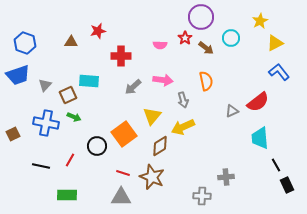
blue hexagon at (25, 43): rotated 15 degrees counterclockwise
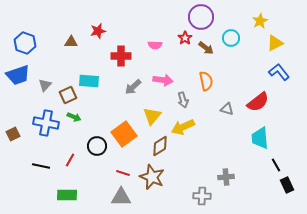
pink semicircle at (160, 45): moved 5 px left
gray triangle at (232, 111): moved 5 px left, 2 px up; rotated 40 degrees clockwise
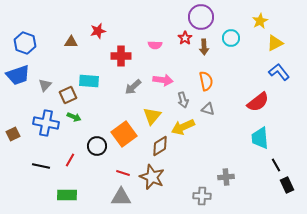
brown arrow at (206, 48): moved 2 px left, 1 px up; rotated 49 degrees clockwise
gray triangle at (227, 109): moved 19 px left
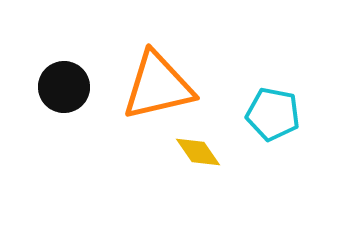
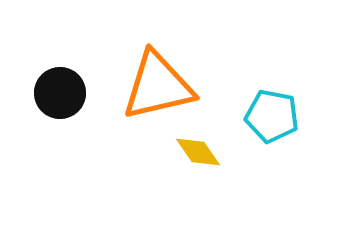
black circle: moved 4 px left, 6 px down
cyan pentagon: moved 1 px left, 2 px down
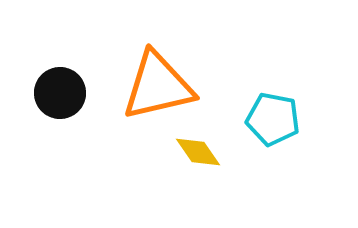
cyan pentagon: moved 1 px right, 3 px down
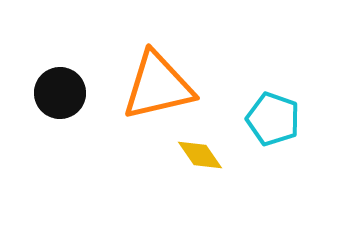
cyan pentagon: rotated 8 degrees clockwise
yellow diamond: moved 2 px right, 3 px down
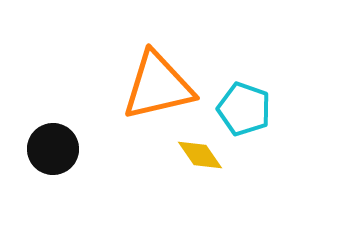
black circle: moved 7 px left, 56 px down
cyan pentagon: moved 29 px left, 10 px up
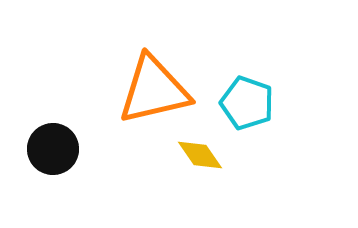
orange triangle: moved 4 px left, 4 px down
cyan pentagon: moved 3 px right, 6 px up
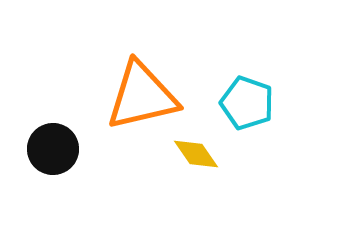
orange triangle: moved 12 px left, 6 px down
yellow diamond: moved 4 px left, 1 px up
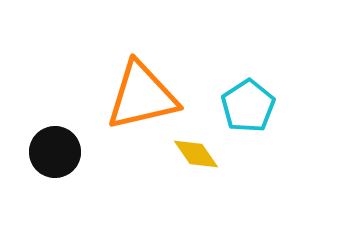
cyan pentagon: moved 1 px right, 3 px down; rotated 20 degrees clockwise
black circle: moved 2 px right, 3 px down
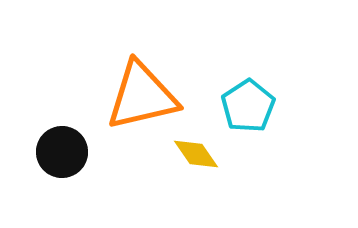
black circle: moved 7 px right
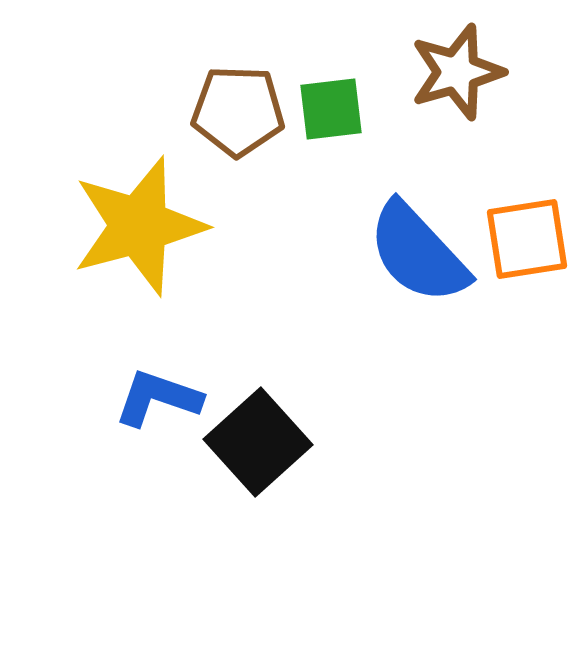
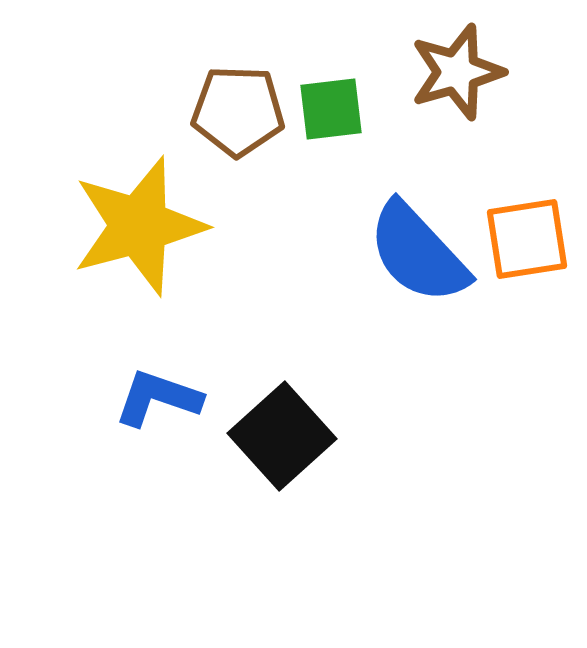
black square: moved 24 px right, 6 px up
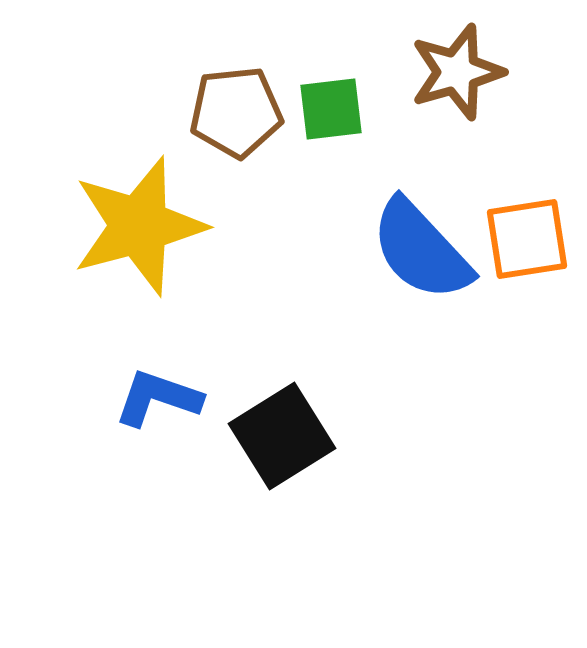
brown pentagon: moved 2 px left, 1 px down; rotated 8 degrees counterclockwise
blue semicircle: moved 3 px right, 3 px up
black square: rotated 10 degrees clockwise
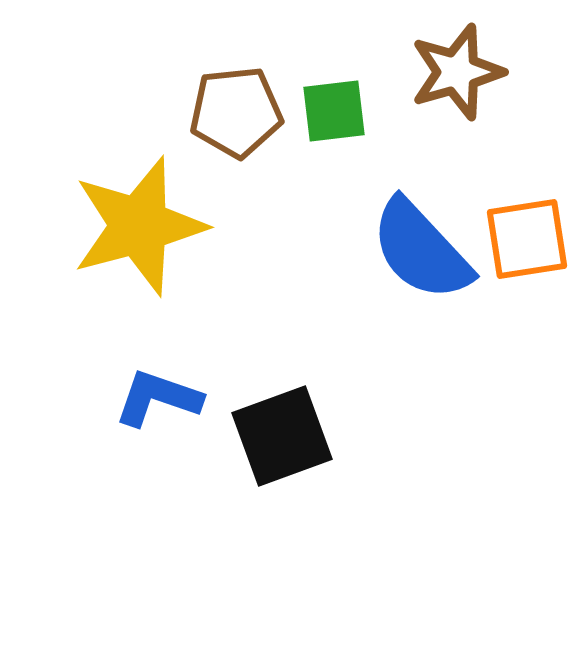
green square: moved 3 px right, 2 px down
black square: rotated 12 degrees clockwise
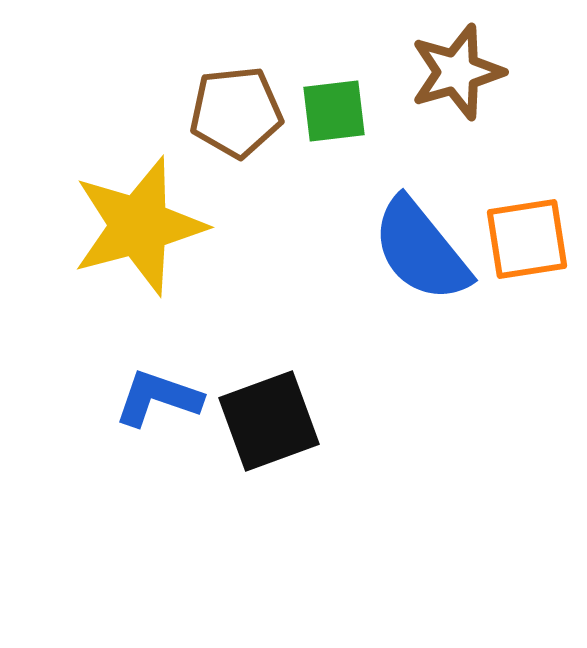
blue semicircle: rotated 4 degrees clockwise
black square: moved 13 px left, 15 px up
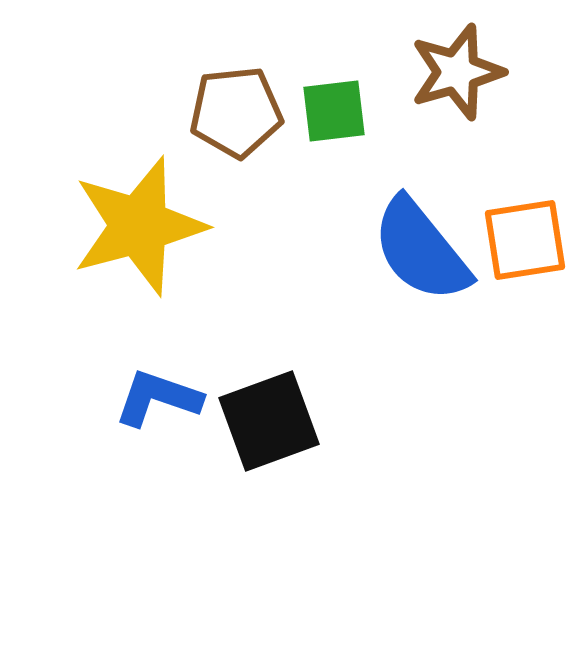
orange square: moved 2 px left, 1 px down
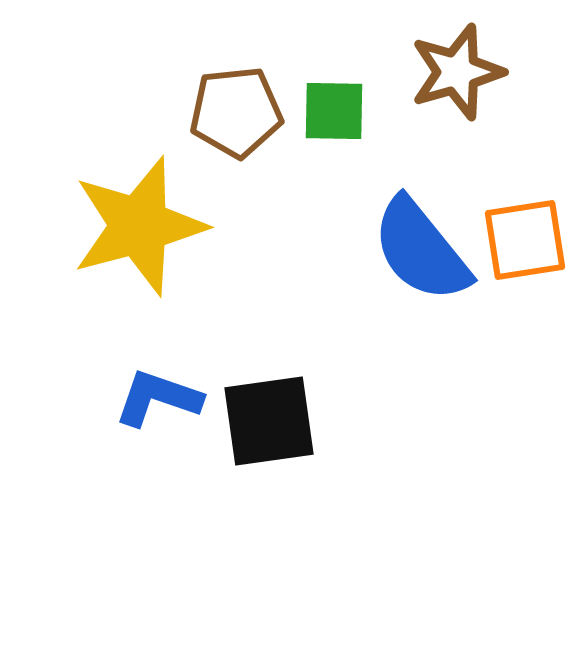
green square: rotated 8 degrees clockwise
black square: rotated 12 degrees clockwise
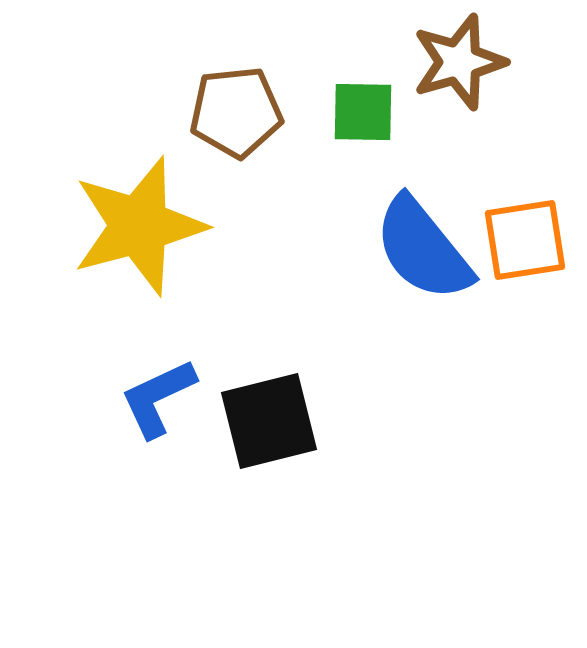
brown star: moved 2 px right, 10 px up
green square: moved 29 px right, 1 px down
blue semicircle: moved 2 px right, 1 px up
blue L-shape: rotated 44 degrees counterclockwise
black square: rotated 6 degrees counterclockwise
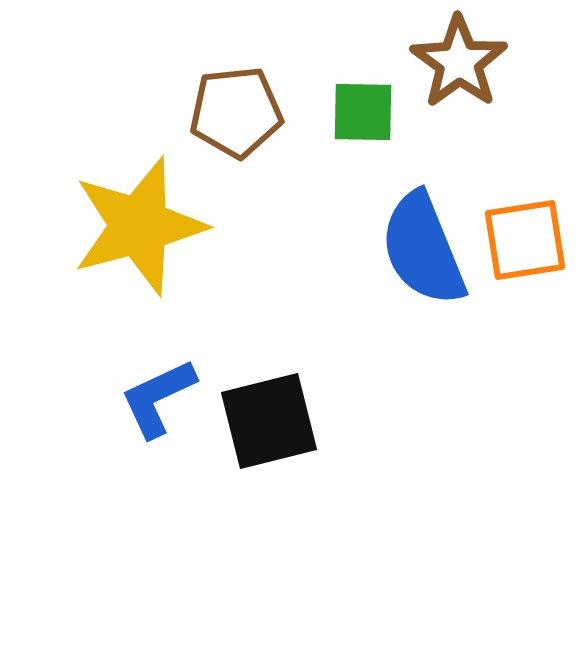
brown star: rotated 20 degrees counterclockwise
blue semicircle: rotated 17 degrees clockwise
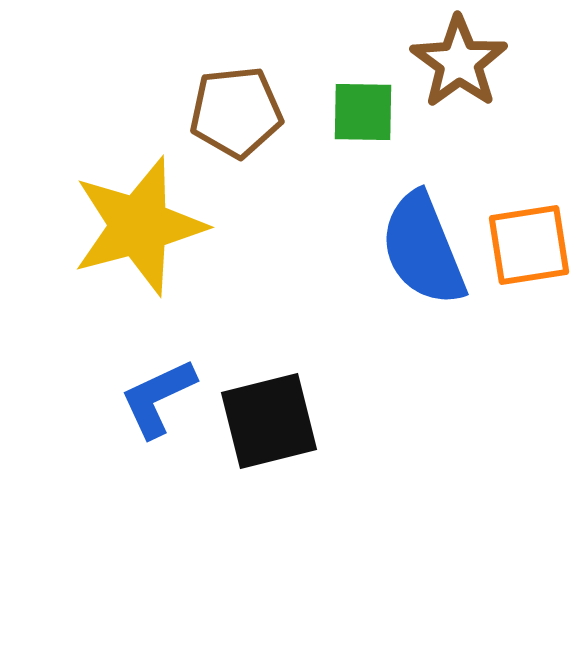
orange square: moved 4 px right, 5 px down
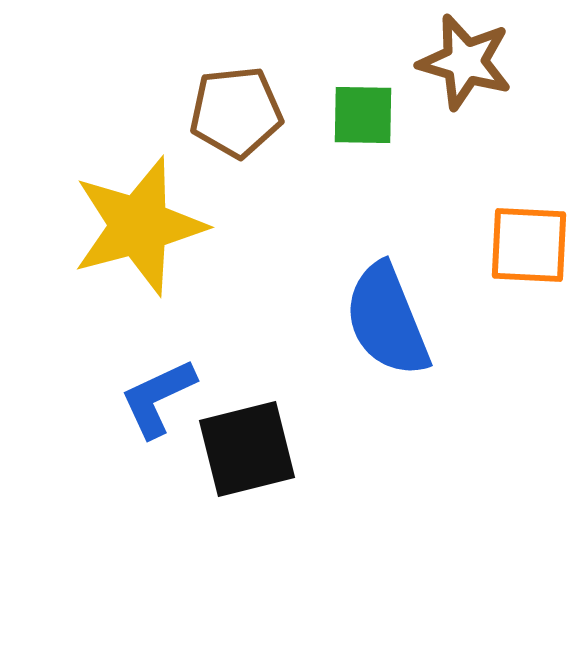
brown star: moved 6 px right; rotated 20 degrees counterclockwise
green square: moved 3 px down
orange square: rotated 12 degrees clockwise
blue semicircle: moved 36 px left, 71 px down
black square: moved 22 px left, 28 px down
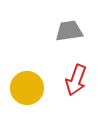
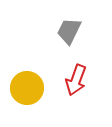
gray trapezoid: rotated 56 degrees counterclockwise
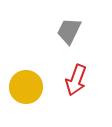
yellow circle: moved 1 px left, 1 px up
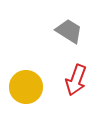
gray trapezoid: rotated 96 degrees clockwise
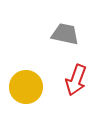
gray trapezoid: moved 4 px left, 3 px down; rotated 20 degrees counterclockwise
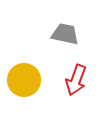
yellow circle: moved 2 px left, 7 px up
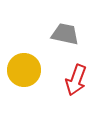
yellow circle: moved 10 px up
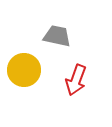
gray trapezoid: moved 8 px left, 2 px down
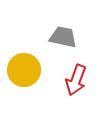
gray trapezoid: moved 6 px right, 1 px down
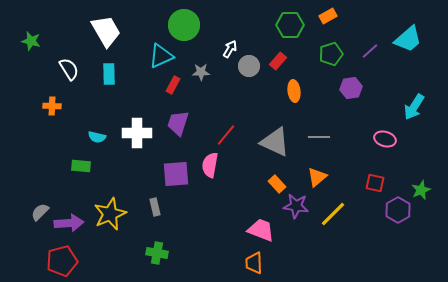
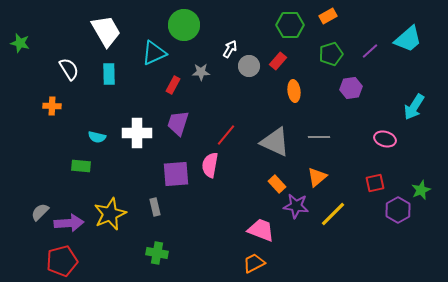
green star at (31, 41): moved 11 px left, 2 px down
cyan triangle at (161, 56): moved 7 px left, 3 px up
red square at (375, 183): rotated 24 degrees counterclockwise
orange trapezoid at (254, 263): rotated 65 degrees clockwise
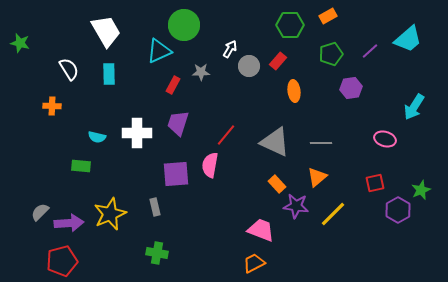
cyan triangle at (154, 53): moved 5 px right, 2 px up
gray line at (319, 137): moved 2 px right, 6 px down
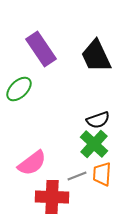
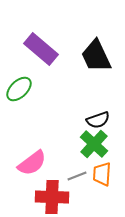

------------------------------

- À FAIRE -
Exprimez toutes les entrées ci-dessus sous forme de tableau Markdown à deux colonnes, « Numéro » pour le rang de chaque ligne et « Entrée » pour la ligne elle-même, sans les lignes vides. Laissez de côté, s'il vous plaît, les images.

- RÉPONSE -
| Numéro | Entrée |
|---|---|
| 1 | blue hexagon at (25, 43): rotated 15 degrees counterclockwise |
| 2 | pink semicircle at (160, 45): moved 5 px left |
| 3 | gray triangle at (232, 111): moved 5 px left, 2 px up; rotated 40 degrees clockwise |
| 4 | brown arrow at (206, 48): moved 2 px left, 1 px up; rotated 49 degrees clockwise |
| 5 | gray triangle at (227, 109): moved 19 px left |
| 6 | black circle: moved 4 px left, 6 px down |
| 7 | cyan pentagon: moved 1 px left, 2 px down |
| 8 | cyan pentagon: moved 1 px right, 3 px down |
| 9 | cyan pentagon: rotated 8 degrees clockwise |
| 10 | yellow diamond: moved 2 px right, 3 px down |
| 11 | black circle: moved 7 px left, 56 px down |
| 12 | cyan pentagon: moved 29 px left, 10 px up |
| 13 | orange triangle: moved 4 px left, 4 px down |
| 14 | cyan pentagon: moved 3 px right, 6 px up |
| 15 | orange triangle: moved 12 px left, 6 px down |
| 16 | yellow diamond: moved 4 px left, 1 px up |
| 17 | cyan pentagon: moved 1 px right, 3 px down; rotated 20 degrees clockwise |
| 18 | black circle: moved 2 px right, 3 px down |
| 19 | black circle: moved 7 px right |
| 20 | black square: moved 24 px right, 6 px up |
| 21 | brown pentagon: moved 2 px left, 1 px down; rotated 8 degrees counterclockwise |
| 22 | blue semicircle: moved 3 px right, 3 px up |
| 23 | black square: rotated 10 degrees clockwise |
| 24 | green square: moved 3 px right, 2 px down |
| 25 | black square: rotated 12 degrees clockwise |
| 26 | blue semicircle: rotated 4 degrees clockwise |
| 27 | black square: moved 13 px left, 15 px up |
| 28 | orange square: moved 2 px left, 1 px down |
| 29 | green square: rotated 8 degrees clockwise |
| 30 | black square: rotated 12 degrees clockwise |
| 31 | brown star: moved 2 px right, 10 px up |
| 32 | green square: moved 29 px right, 1 px down |
| 33 | blue semicircle: moved 2 px right, 1 px up |
| 34 | blue L-shape: rotated 44 degrees counterclockwise |
| 35 | black square: rotated 6 degrees counterclockwise |
| 36 | brown star: rotated 20 degrees counterclockwise |
| 37 | blue semicircle: rotated 17 degrees clockwise |
| 38 | orange square: moved 4 px right, 5 px down |
| 39 | brown star: moved 6 px right; rotated 20 degrees counterclockwise |
| 40 | green square: moved 3 px down |
| 41 | orange square: rotated 12 degrees clockwise |
| 42 | blue semicircle: moved 36 px left, 71 px down |
| 43 | black square: moved 22 px left, 28 px down |
| 44 | gray trapezoid: rotated 56 degrees counterclockwise |
| 45 | yellow circle: moved 1 px left, 1 px up |
| 46 | gray trapezoid: rotated 96 degrees clockwise |
| 47 | gray trapezoid: moved 4 px left, 3 px down; rotated 20 degrees counterclockwise |
| 48 | yellow circle: moved 2 px left, 7 px up |
| 49 | yellow circle: moved 10 px up |
| 50 | gray trapezoid: moved 8 px left, 2 px down |
| 51 | gray trapezoid: moved 6 px right, 1 px down |
| 52 | green star at (31, 41): moved 11 px left, 2 px down |
| 53 | cyan triangle at (161, 56): moved 7 px left, 3 px up |
| 54 | red square at (375, 183): rotated 24 degrees counterclockwise |
| 55 | orange trapezoid at (254, 263): rotated 65 degrees clockwise |
| 56 | cyan triangle at (154, 53): moved 5 px right, 2 px up |
| 57 | gray line at (319, 137): moved 2 px right, 6 px down |